[Opening RECORDS FOR THIS EXERCISE section]

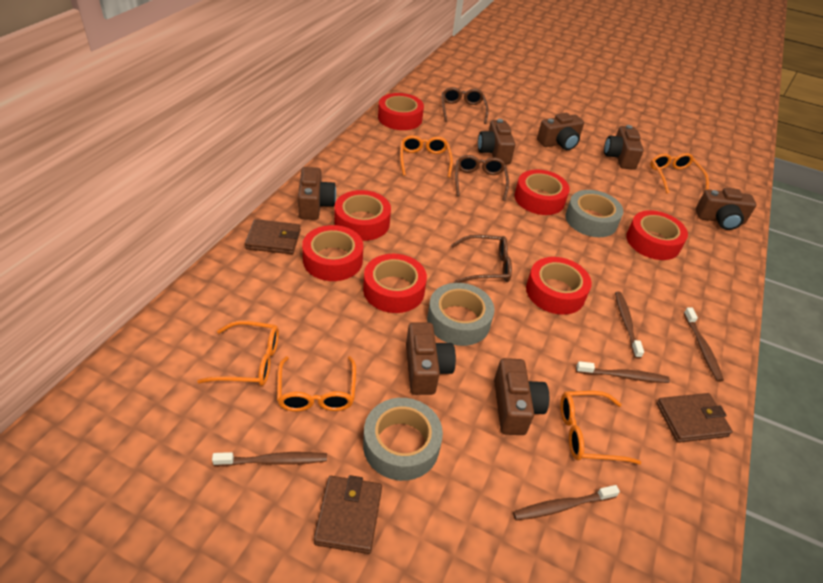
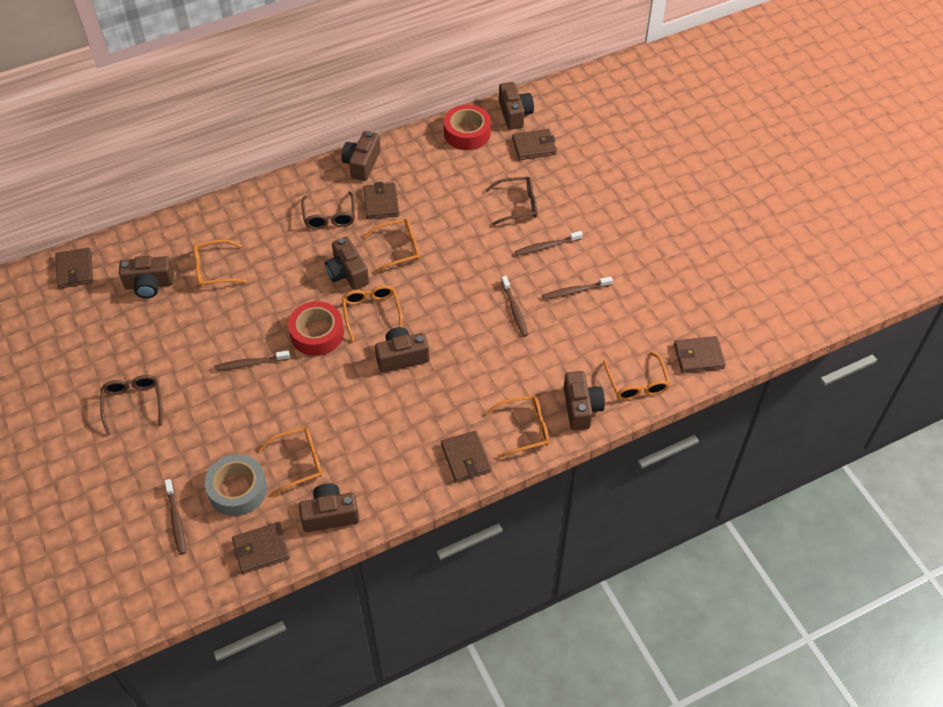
brown wallet: 3 -> 6
grey tape: 3 -> 1
orange glasses: 5 -> 6
red tape: 7 -> 2

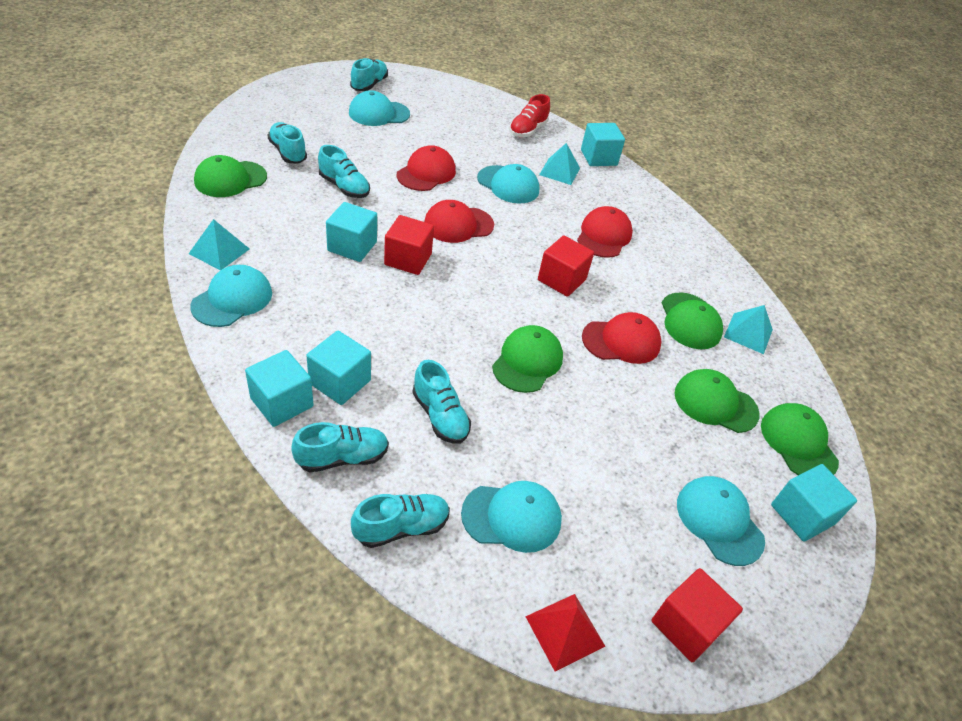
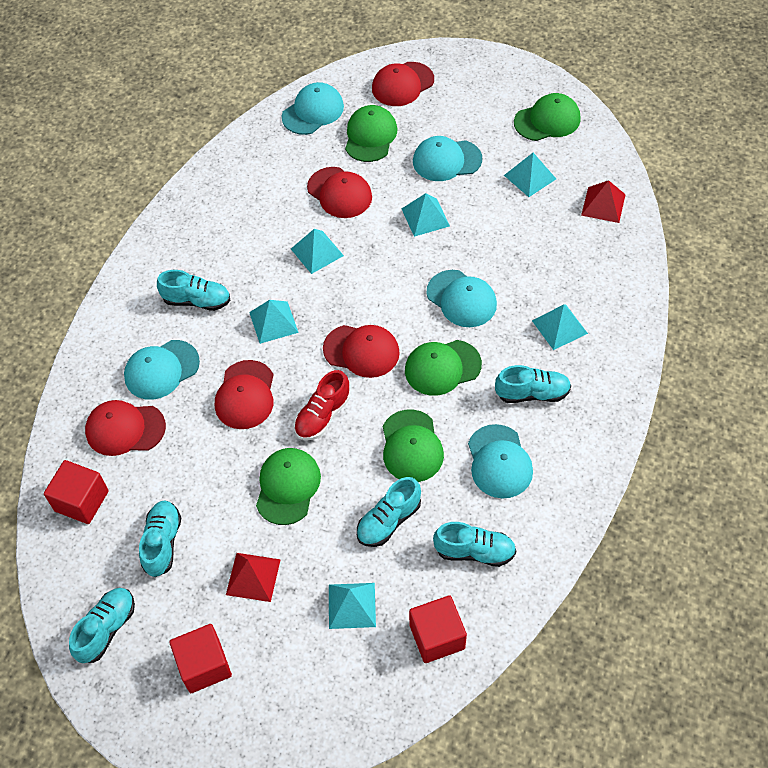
red cap: 4 -> 5
red pyramid: 1 -> 2
turquoise cube: 5 -> 0
turquoise pyramid: 3 -> 6

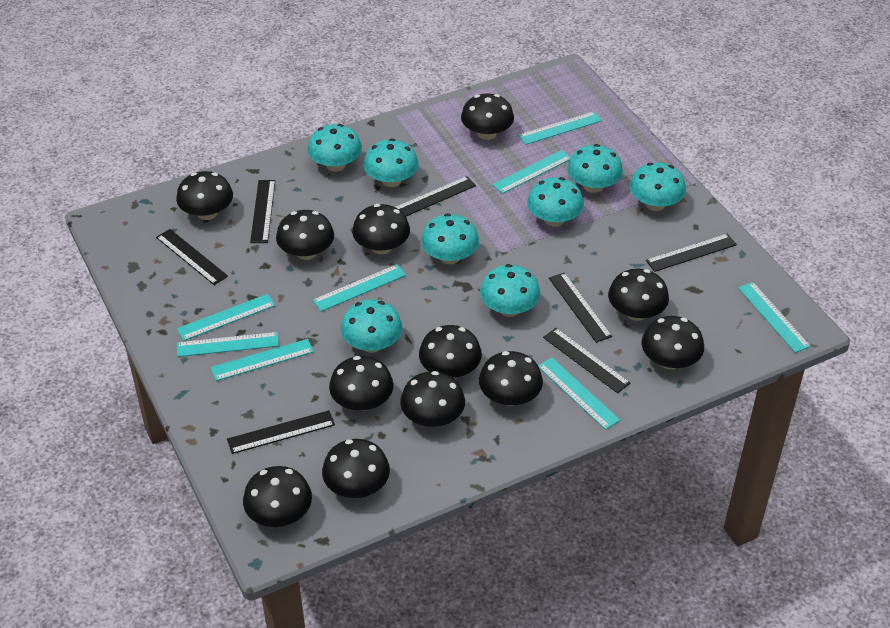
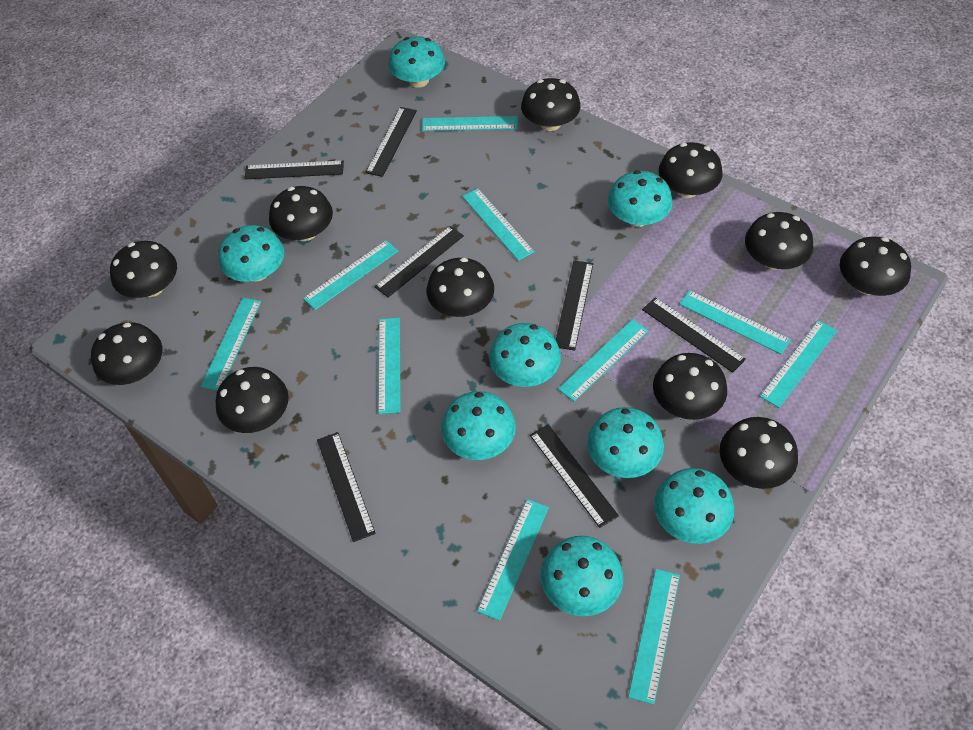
black mushroom: 12 -> 11
turquoise ruler: 8 -> 10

[Closing RECORDS FOR THIS EXERCISE section]

• **WORK TO BE COMPLETED**: Set down every record above exactly as it stands, but skip the pictures.

• **SOLVED PROBLEM**:
brown wallet: 3 -> 6
grey tape: 3 -> 1
orange glasses: 5 -> 6
red tape: 7 -> 2

red cap: 4 -> 5
red pyramid: 1 -> 2
turquoise cube: 5 -> 0
turquoise pyramid: 3 -> 6

black mushroom: 12 -> 11
turquoise ruler: 8 -> 10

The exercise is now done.